WHAT THE EXERCISE ASKS: The word "brown" occurs in some of the lines below; copy each of those lines.

+-------+

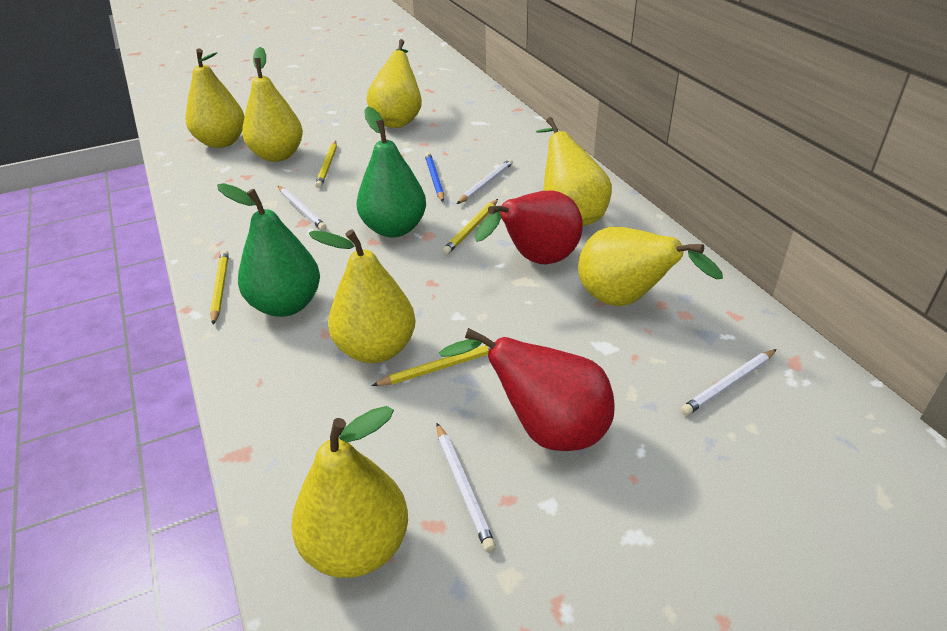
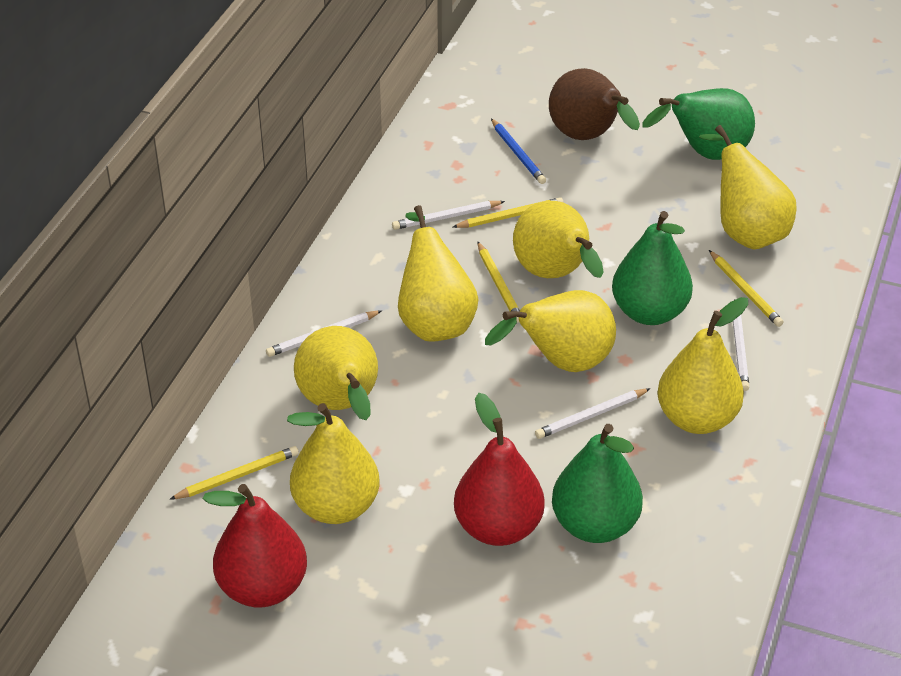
brown pear: none = 0 -> [549,68,640,140] = 1
green pear: [217,183,320,317] [357,107,426,237] = 2 -> [552,424,643,543] [612,211,693,325] [643,88,755,160] = 3

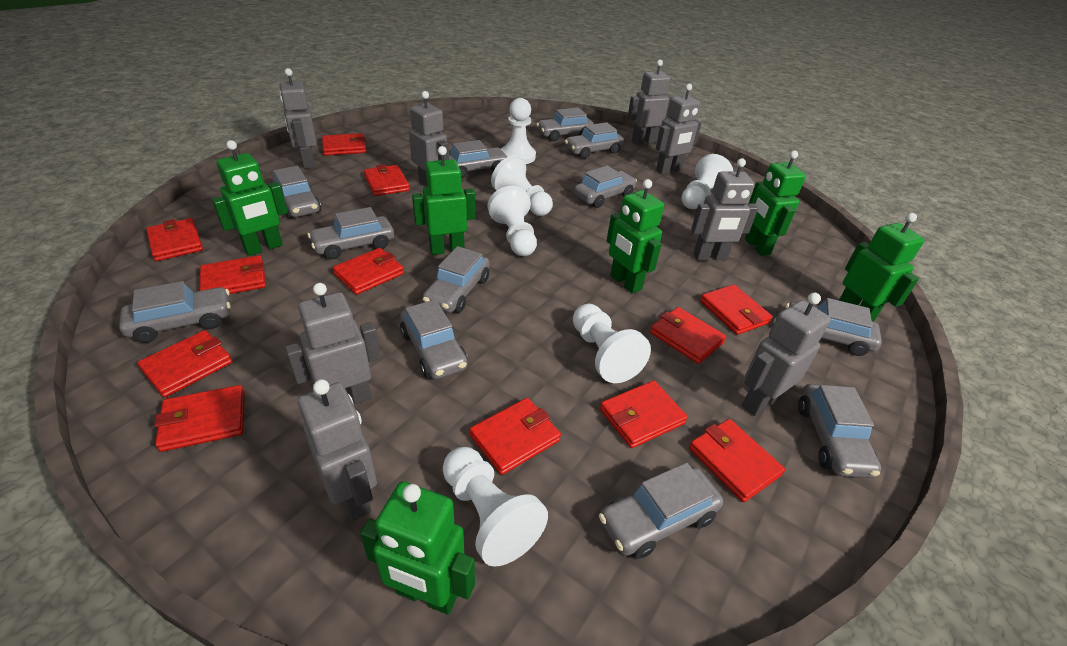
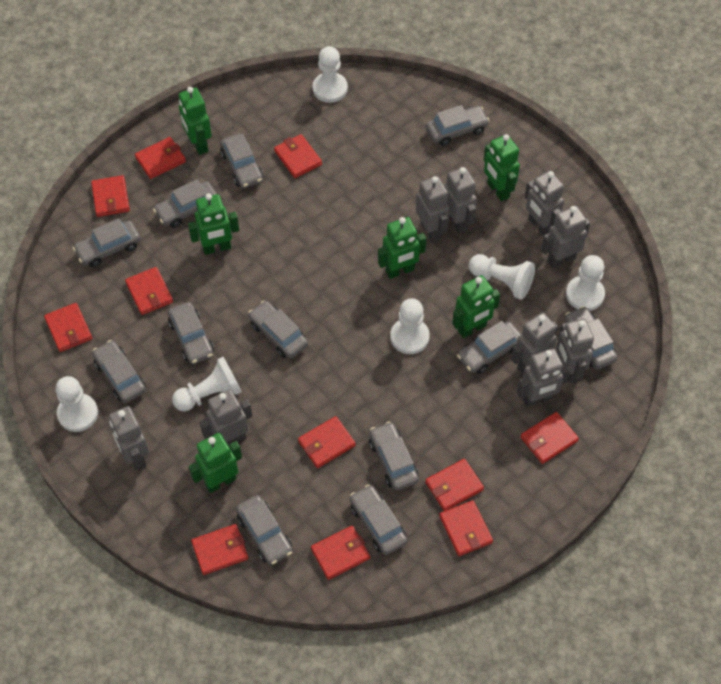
grey robot: [279,68,317,169] [285,283,381,404] [298,379,377,521] [409,91,449,186] [627,60,672,144] [656,84,702,174] [691,158,758,261] [742,292,831,416] = 8 -> [109,406,149,470] [199,390,253,446] [416,176,449,243] [444,167,477,234] [511,313,558,375] [517,348,570,408] [525,171,564,237] [541,206,590,268] [556,319,594,383] = 9
red wallet: [137,330,232,398] [146,218,203,261] [154,385,245,452] [200,255,266,294] [322,133,366,156] [333,248,404,295] [364,165,410,196] [469,398,561,475] [600,381,688,448] [650,307,726,364] [689,419,785,502] [700,285,773,335] = 12 -> [44,303,92,352] [91,175,130,217] [125,267,173,315] [135,137,186,179] [191,524,248,575] [274,134,322,178] [298,416,356,468] [311,526,370,580] [425,459,484,511] [439,500,493,556] [521,412,579,464] = 11

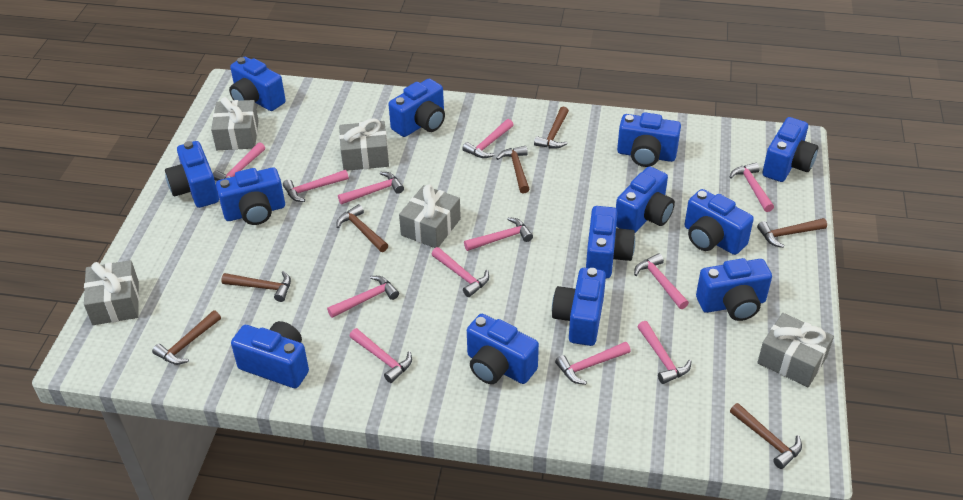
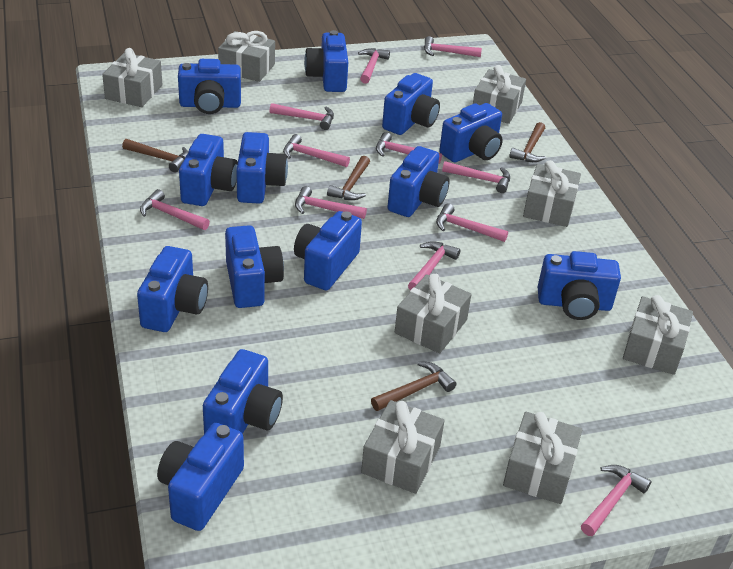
brown hammer: [152,310,221,365] [221,271,291,302] [336,204,388,252] [496,146,529,193] [534,107,569,149] [730,403,802,469] [757,218,827,248] = 7 -> [122,139,188,173] [327,156,370,200] [371,362,457,411] [509,122,546,162] = 4
grey gift: [84,260,139,325] [211,97,259,150] [339,118,389,171] [399,184,461,248] [757,313,834,387] = 5 -> [102,48,162,107] [218,31,275,82] [361,400,445,494] [395,274,472,353] [473,65,526,124] [503,412,582,504] [523,160,581,227] [623,295,693,375] = 8
pink hammer: [213,142,265,181] [283,170,349,202] [327,276,399,318] [338,172,404,204] [350,328,412,383] [431,247,489,297] [462,119,514,158] [464,217,533,251] [555,342,631,385] [634,253,689,309] [638,321,692,384] [730,163,774,212] = 12 -> [140,189,210,230] [270,103,334,130] [283,134,350,167] [295,186,367,219] [358,48,390,84] [376,132,442,164] [408,241,460,290] [424,36,482,57] [436,203,508,242] [442,161,510,193] [581,465,651,536] = 11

+-------+

RESPONSE BOX:
brown pear: none = 0 -> [549,68,640,140] = 1
brown hammer: [152,310,221,365] [221,271,291,302] [336,204,388,252] [496,146,529,193] [534,107,569,149] [730,403,802,469] [757,218,827,248] = 7 -> [122,139,188,173] [327,156,370,200] [371,362,457,411] [509,122,546,162] = 4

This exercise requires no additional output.